* INSTRUCTIONS TO FOLLOW *
Look below for the line containing "DRIVER3 pin ENA: D13 -> D11". Reproduce it and every line after it exactly, and nothing more.

* SUPPLIED ENTRIES *

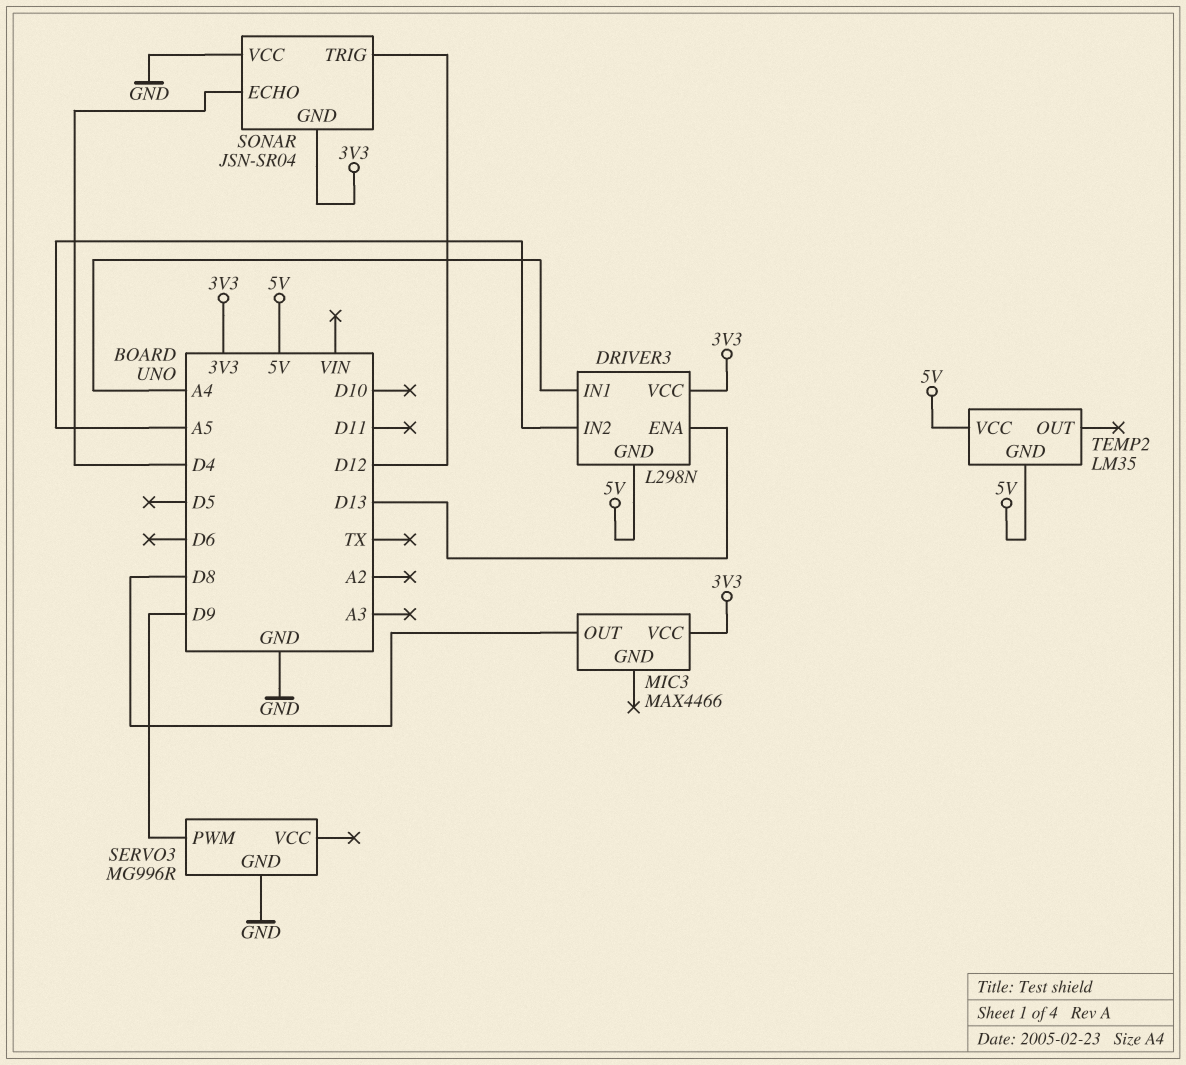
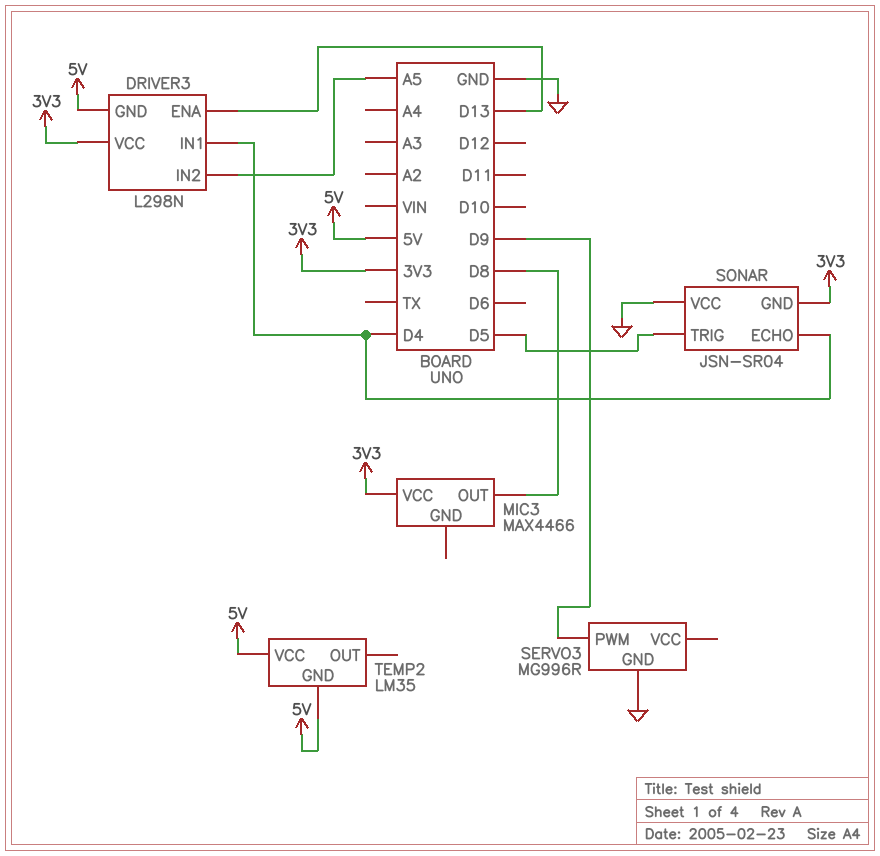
DRIVER3 pin IN1: A4 -> D4
SONAR pin TRIG: D12 -> D5

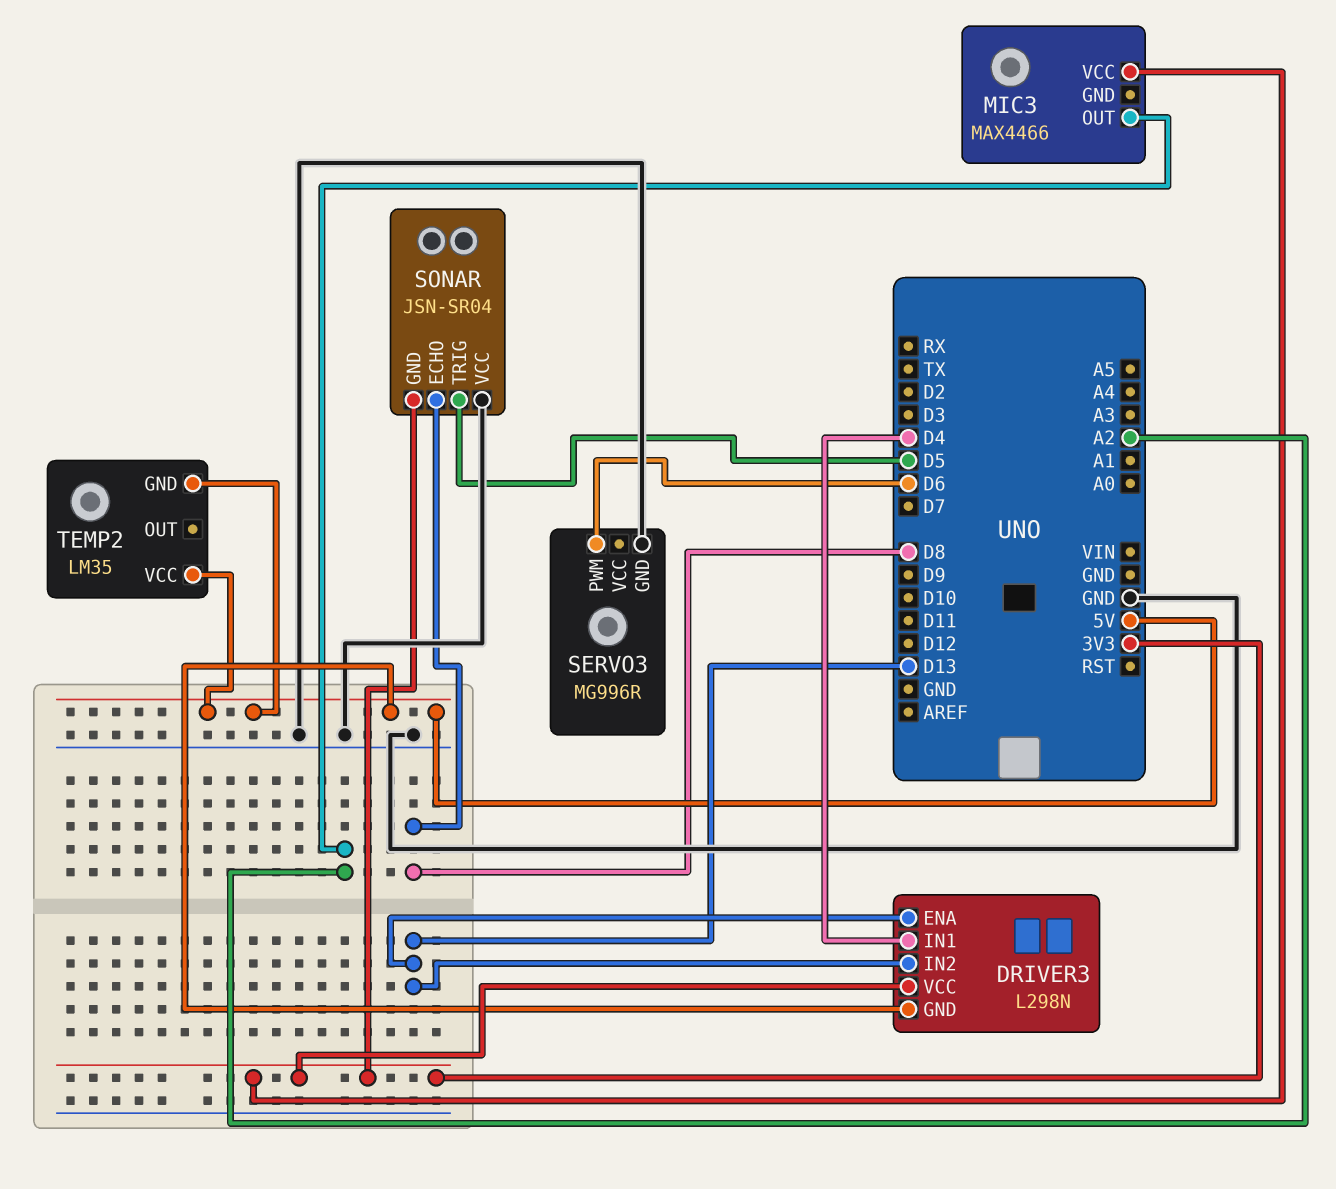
DRIVER3 pin IN2: A5 -> D13
MIC3 pin OUT: D8 -> A2
SERVO3 pin PWM: D9 -> D6
SONAR pin ECHO: D4 -> D8

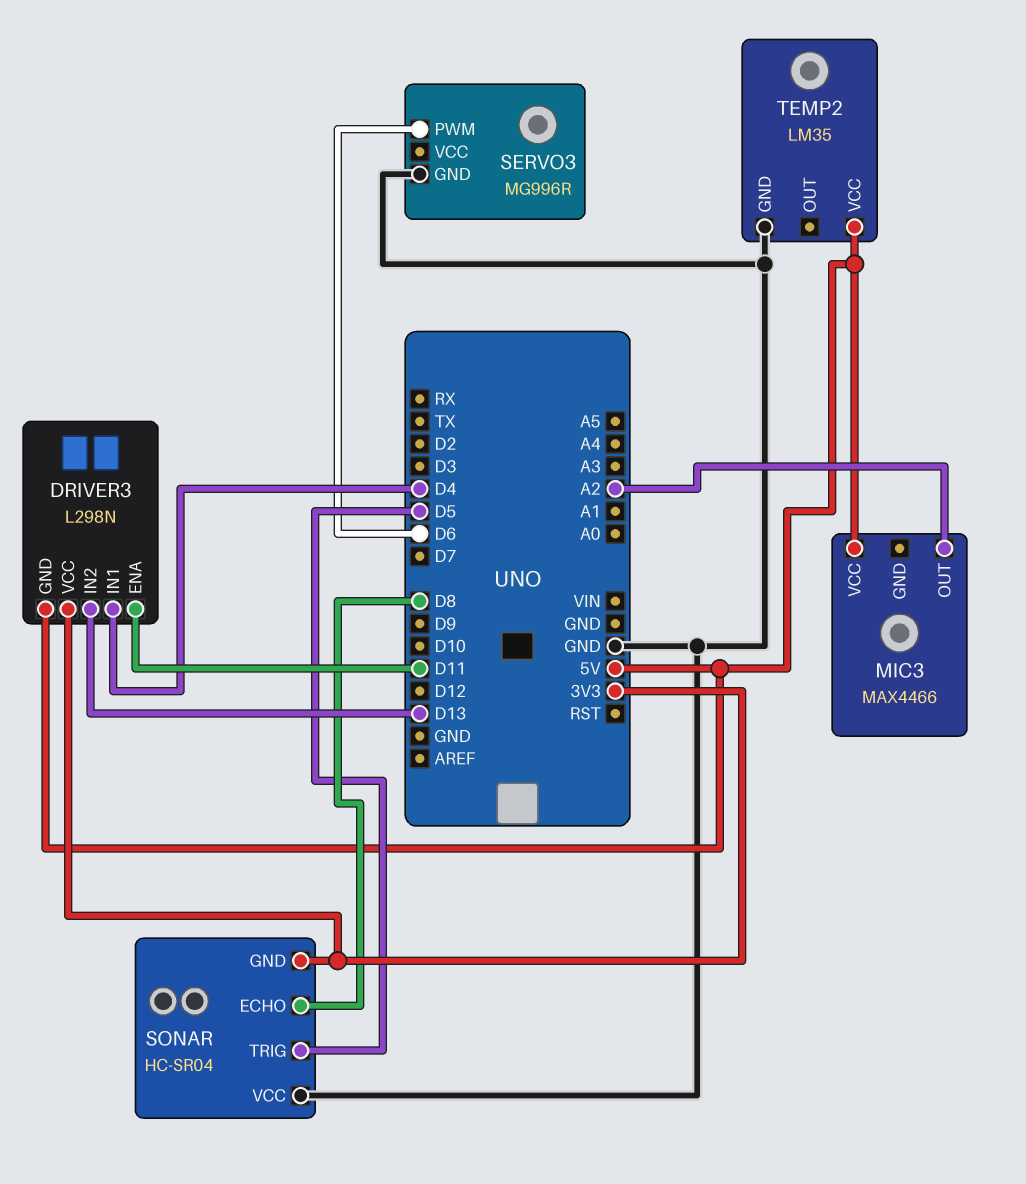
DRIVER3 pin ENA: D13 -> D11
MIC3 pin VCC: 3V3 -> 5V
SONAR: JSN-SR04 -> HC-SR04
TEMP2 pin GND: 5V -> GND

* SOLUTION FOR THIS PROBLEM *
DRIVER3 pin ENA: D13 -> D11
MIC3 pin VCC: 3V3 -> 5V
SONAR: JSN-SR04 -> HC-SR04
TEMP2 pin GND: 5V -> GND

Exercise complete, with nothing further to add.